Work task:
For the entries that appear below, write out the exact text and omit the pictures.

Start of Data listing

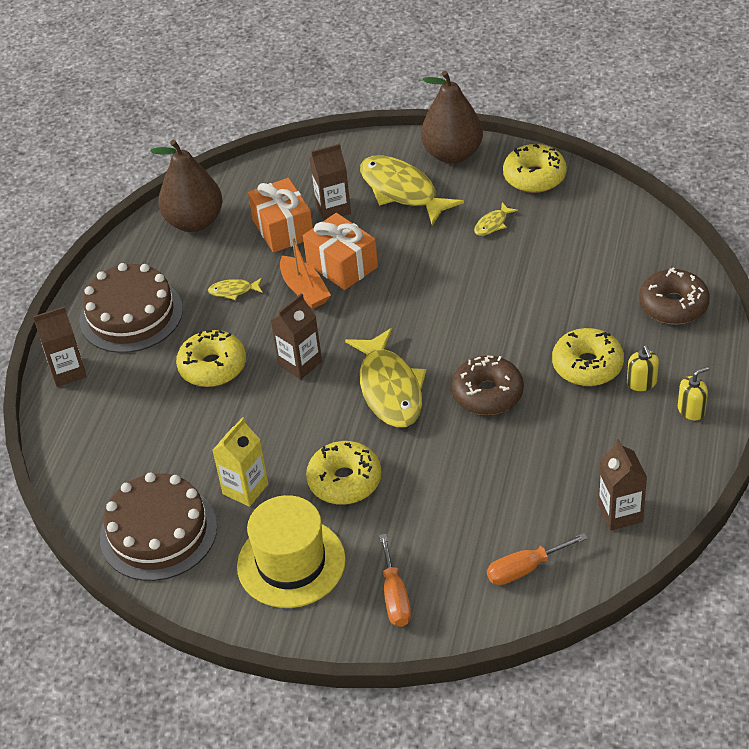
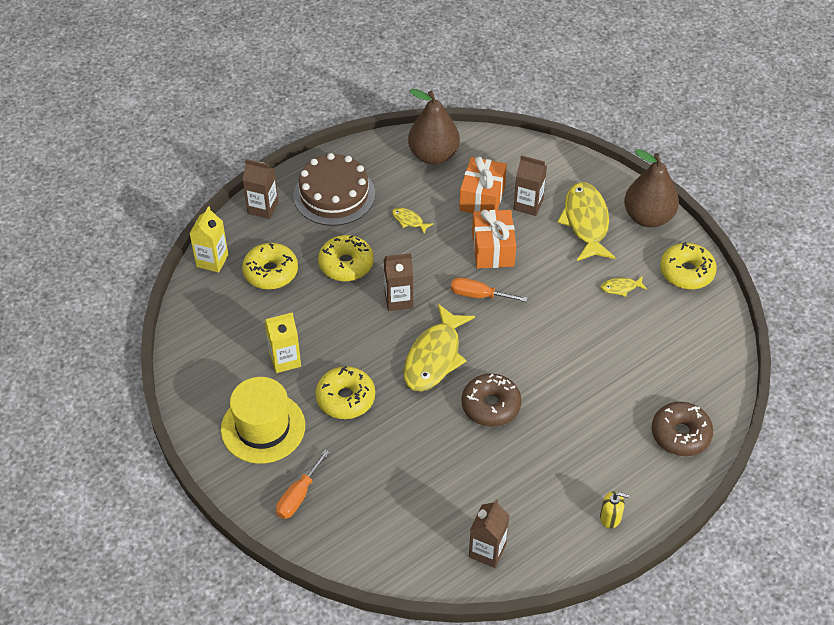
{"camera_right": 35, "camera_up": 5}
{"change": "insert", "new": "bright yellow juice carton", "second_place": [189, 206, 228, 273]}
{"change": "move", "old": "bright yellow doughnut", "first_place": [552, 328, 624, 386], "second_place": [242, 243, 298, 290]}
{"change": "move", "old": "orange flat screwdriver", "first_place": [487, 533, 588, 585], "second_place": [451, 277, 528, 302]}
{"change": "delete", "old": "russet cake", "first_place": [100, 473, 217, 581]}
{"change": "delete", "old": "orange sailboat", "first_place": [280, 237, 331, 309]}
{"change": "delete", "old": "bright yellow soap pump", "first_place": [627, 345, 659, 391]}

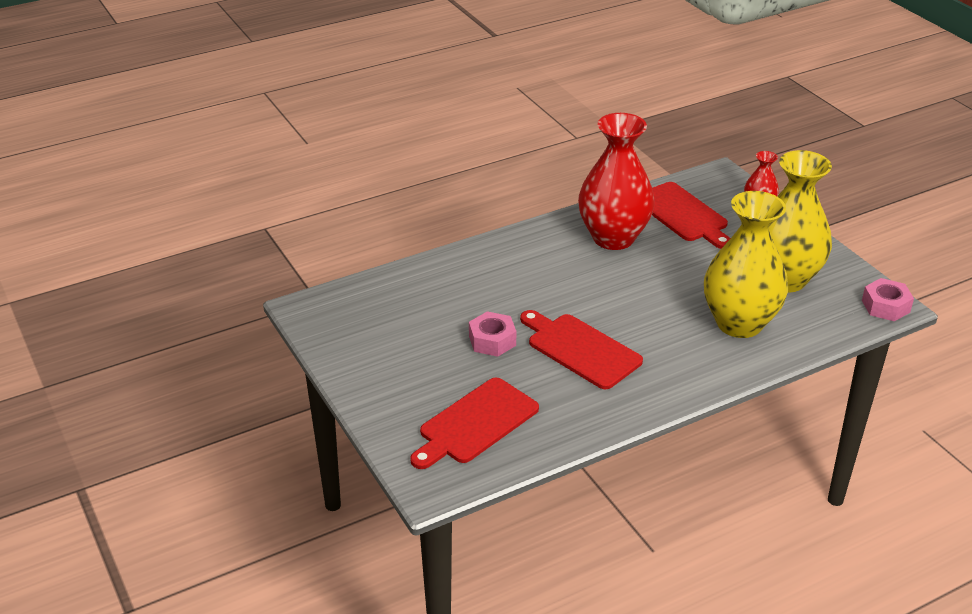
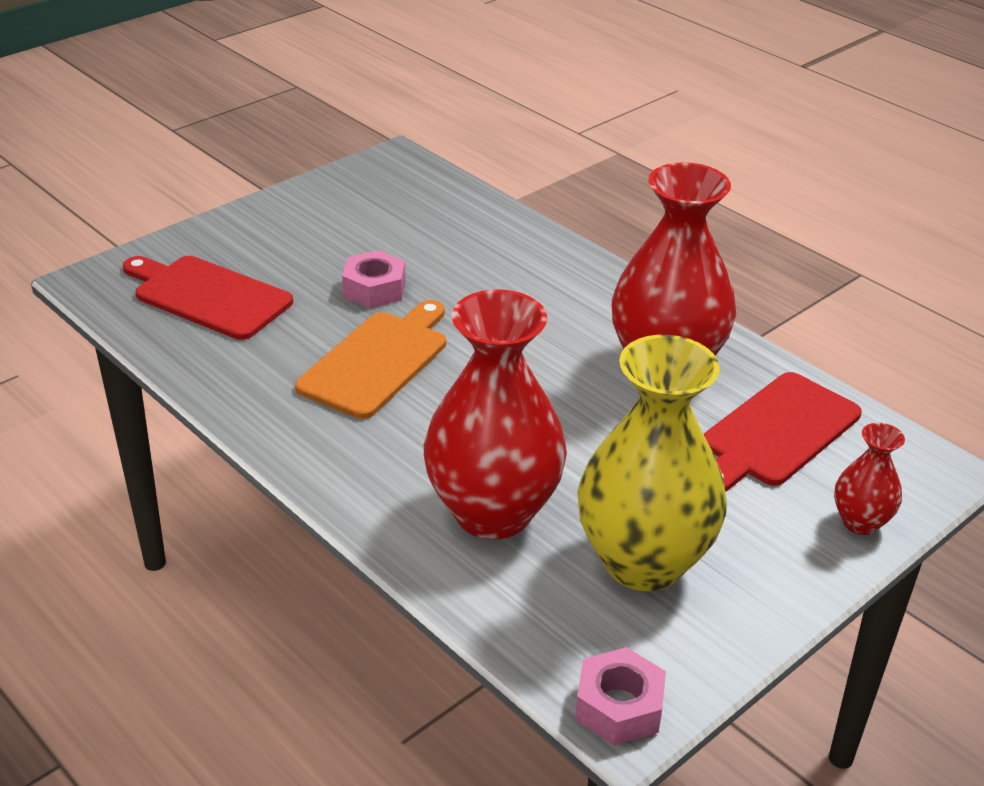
{"camera_right": 75, "camera_up": 0}
{"change": "recolor", "old": "red cutting board", "new": "orange cutting board", "first_place": [520, 310, 643, 389], "second_place": [295, 300, 446, 419]}
{"change": "recolor", "old": "bright yellow flower vase", "new": "red flower vase", "first_place": [704, 191, 788, 338], "second_place": [424, 290, 567, 539]}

End of Data listing

Answer:
{"camera_right": 35, "camera_up": 5}
{"change": "insert", "new": "bright yellow juice carton", "second_place": [189, 206, 228, 273]}
{"change": "move", "old": "bright yellow doughnut", "first_place": [552, 328, 624, 386], "second_place": [242, 243, 298, 290]}
{"change": "move", "old": "orange flat screwdriver", "first_place": [487, 533, 588, 585], "second_place": [451, 277, 528, 302]}
{"change": "delete", "old": "russet cake", "first_place": [100, 473, 217, 581]}
{"change": "delete", "old": "orange sailboat", "first_place": [280, 237, 331, 309]}
{"change": "delete", "old": "bright yellow soap pump", "first_place": [627, 345, 659, 391]}

{"camera_right": 75, "camera_up": 0}
{"change": "recolor", "old": "red cutting board", "new": "orange cutting board", "first_place": [520, 310, 643, 389], "second_place": [295, 300, 446, 419]}
{"change": "recolor", "old": "bright yellow flower vase", "new": "red flower vase", "first_place": [704, 191, 788, 338], "second_place": [424, 290, 567, 539]}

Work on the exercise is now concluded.